---------- THE DATA

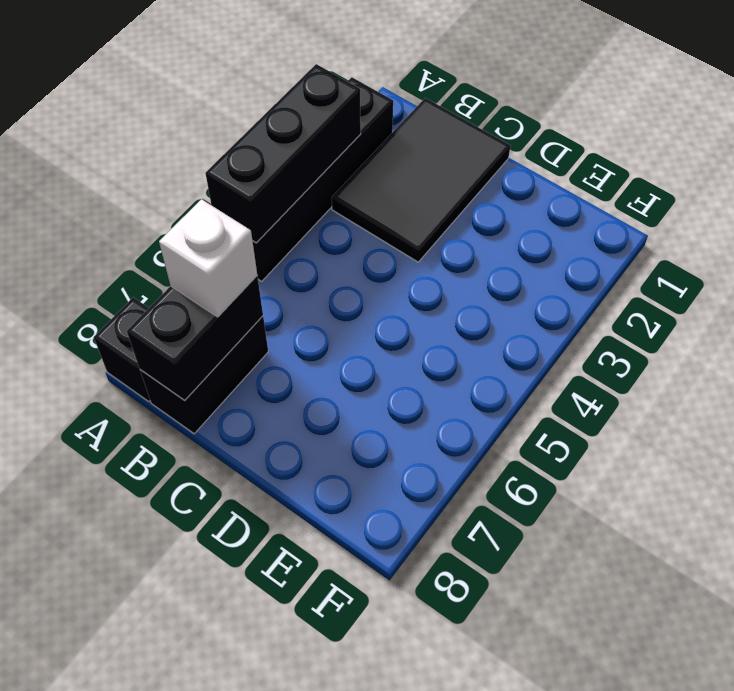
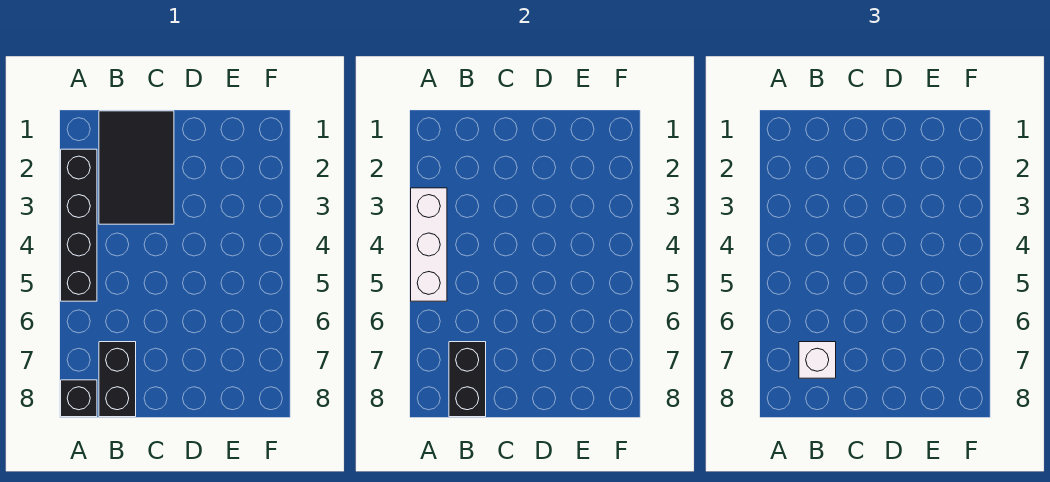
black brick A3:A5 level 2 -> white brick A3:A5 level 2

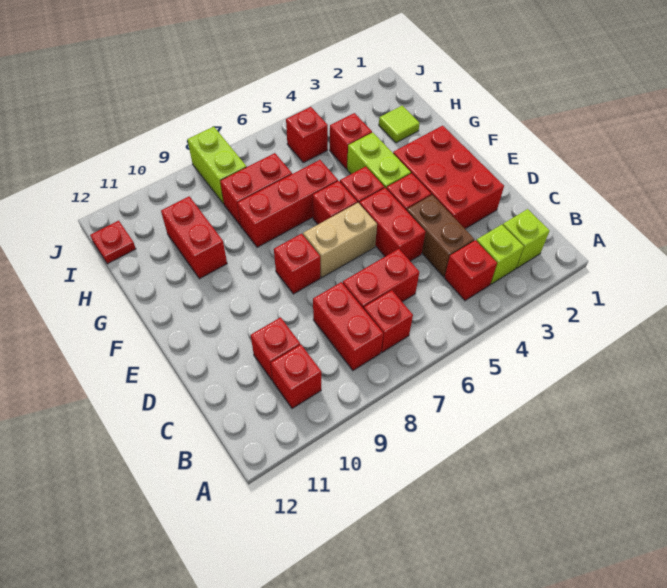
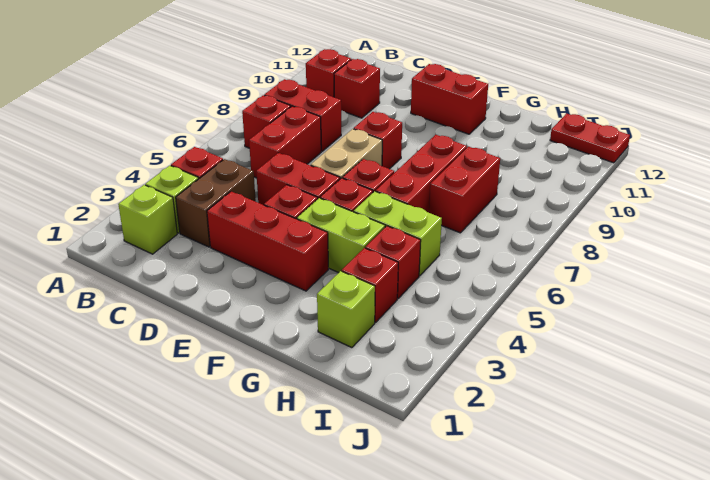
brown brick C4:D4 level 1 -> brown brick C3:C4 level 1
red brick D2:F3 level 1 -> red brick D3:F3 level 1
red brick G10:H10 level 1 -> red brick E11:F11 level 1
lime tile H2 level 1 -> lime brick H2 level 1
red brick I5 level 1 -> red brick H3 level 1
lime brick I8:J8 level 1 -> lime brick G5:H5 level 1
red plate I12 level 1 -> red plate I12:J12 level 1

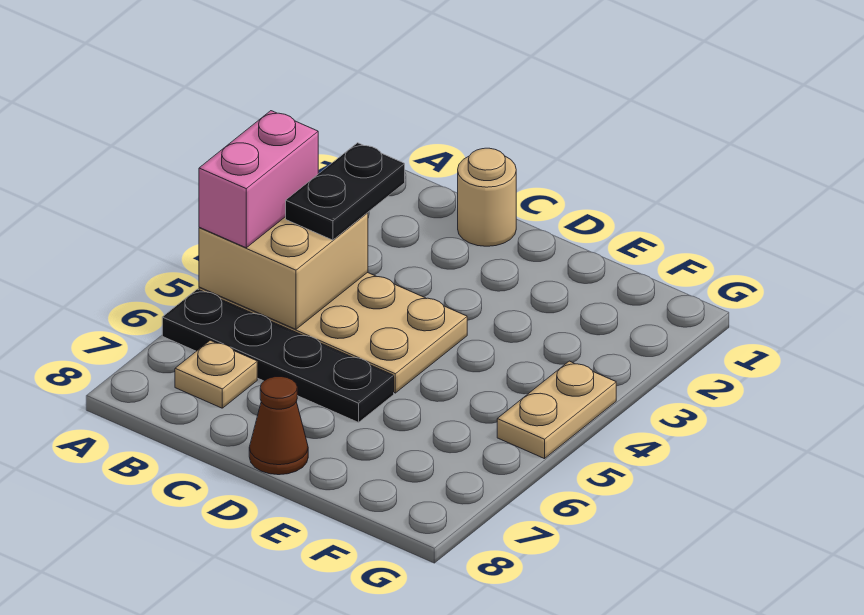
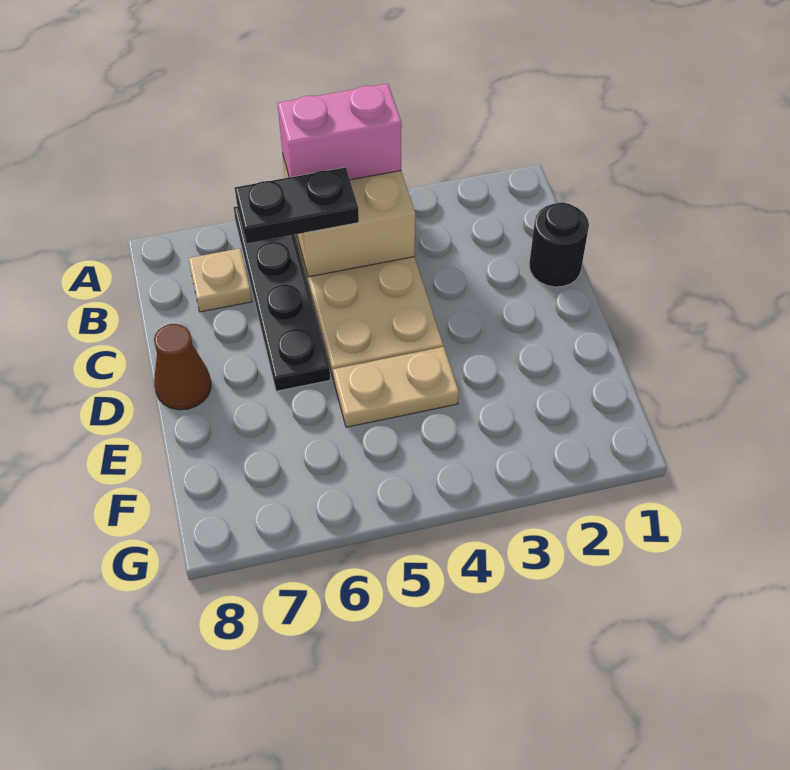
black plate B3:B4 level 3 -> black plate B5:B6 level 3
tan round brick C1 level 1 -> black round brick C1 level 1
tan plate G4:G5 level 1 -> tan plate E4:E5 level 1

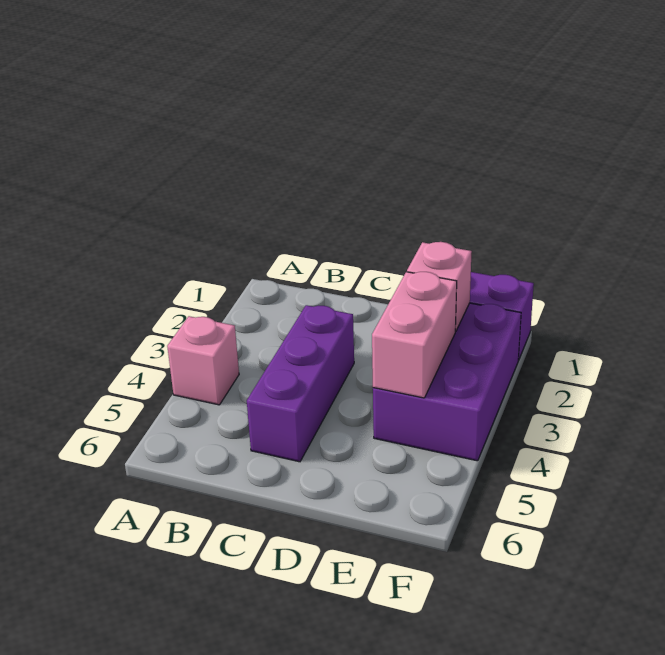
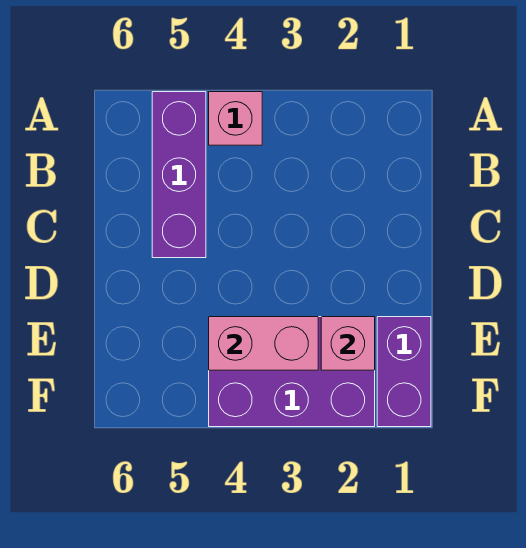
purple brick C3:C5 level 1 -> purple brick A5:C5 level 1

--------------------

■ **PROBLEM TO WORK ON**
Repeat the records above exactly, from the first line through the line that contains "black plate B3:B4", and leave out the pictures.

■ **OUTPUT OF THE EXERCISE**
black brick A3:A5 level 2 -> white brick A3:A5 level 2

brown brick C4:D4 level 1 -> brown brick C3:C4 level 1
red brick D2:F3 level 1 -> red brick D3:F3 level 1
red brick G10:H10 level 1 -> red brick E11:F11 level 1
lime tile H2 level 1 -> lime brick H2 level 1
red brick I5 level 1 -> red brick H3 level 1
lime brick I8:J8 level 1 -> lime brick G5:H5 level 1
red plate I12 level 1 -> red plate I12:J12 level 1

black plate B3:B4 level 3 -> black plate B5:B6 level 3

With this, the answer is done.